SOURCE INFORMATION
:::
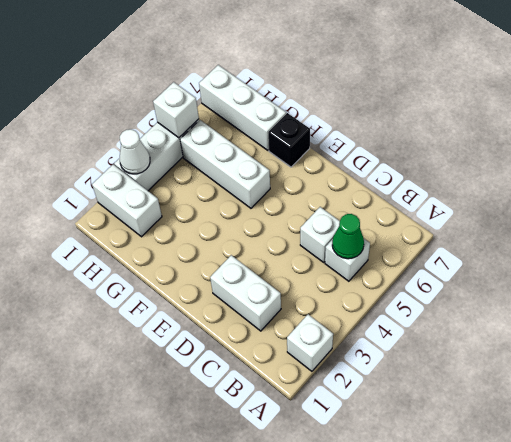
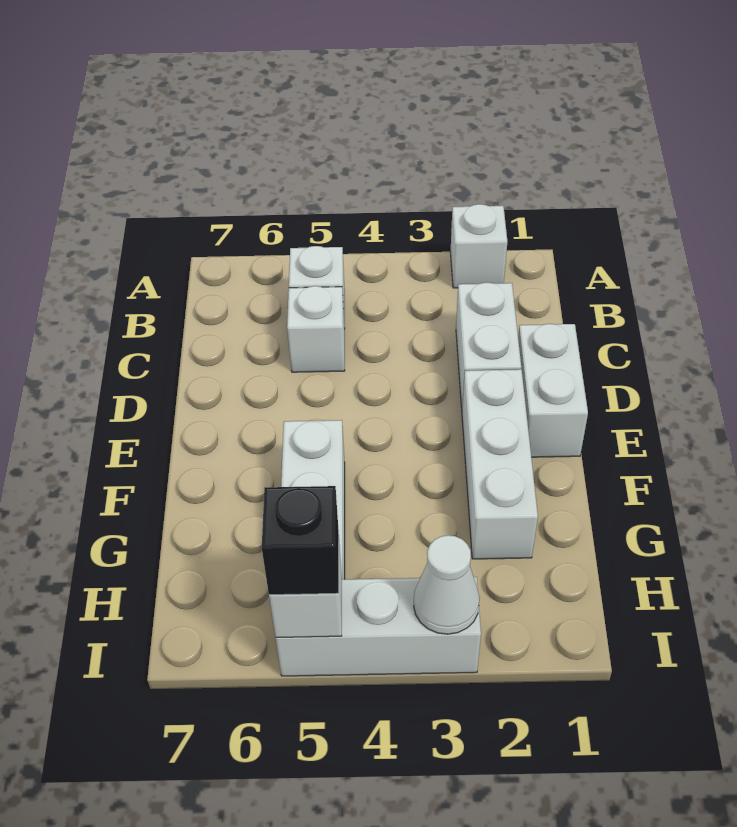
green cone B5 level 2 -> none
black brick F7 level 1 -> black brick I5 level 3
white brick G7:I7 level 1 -> white brick E2:G2 level 1
white brick H2:I2 level 1 -> white brick D1:E1 level 1

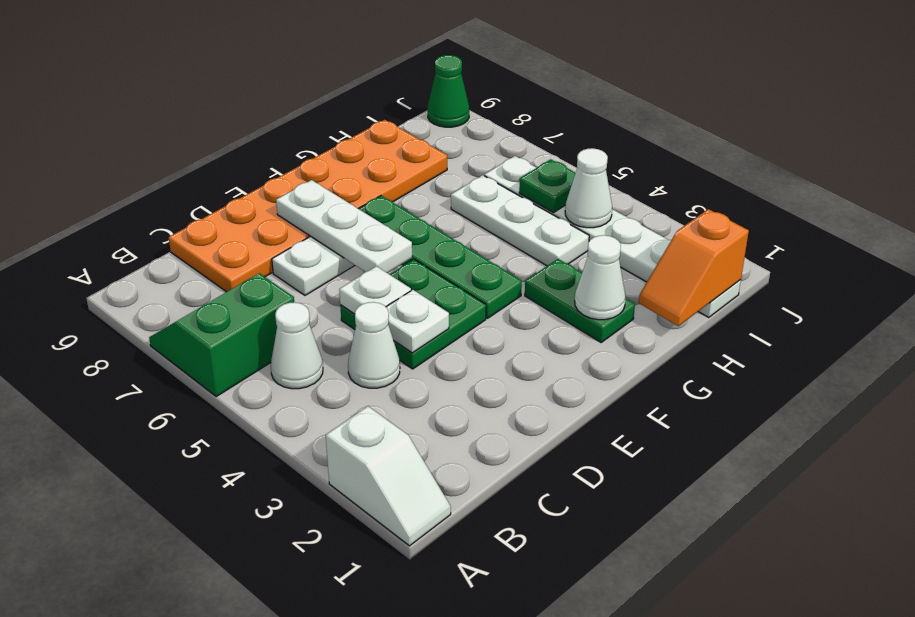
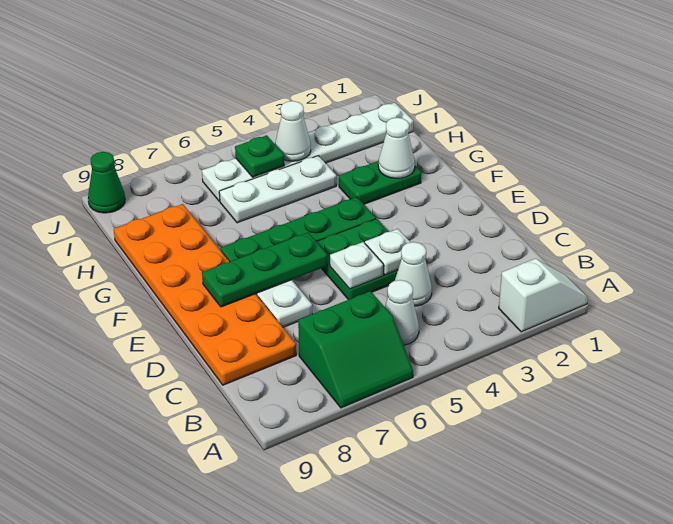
green slope A6:B7 level 1 top 6 -> green slope A6:B7 level 1 top B
white plate E6:E8 level 2 -> green plate E6:E8 level 2
orange slope H1:I1 level 2 top I -> none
:::
WHAT YOU NEED TO DO
What is needed is an exact copy of every line from the one with "white brick G7:I7" to the end of the listing above, with the pictures left out.

EXERCISE RESULT
white brick G7:I7 level 1 -> white brick E2:G2 level 1
white brick H2:I2 level 1 -> white brick D1:E1 level 1

green slope A6:B7 level 1 top 6 -> green slope A6:B7 level 1 top B
white plate E6:E8 level 2 -> green plate E6:E8 level 2
orange slope H1:I1 level 2 top I -> none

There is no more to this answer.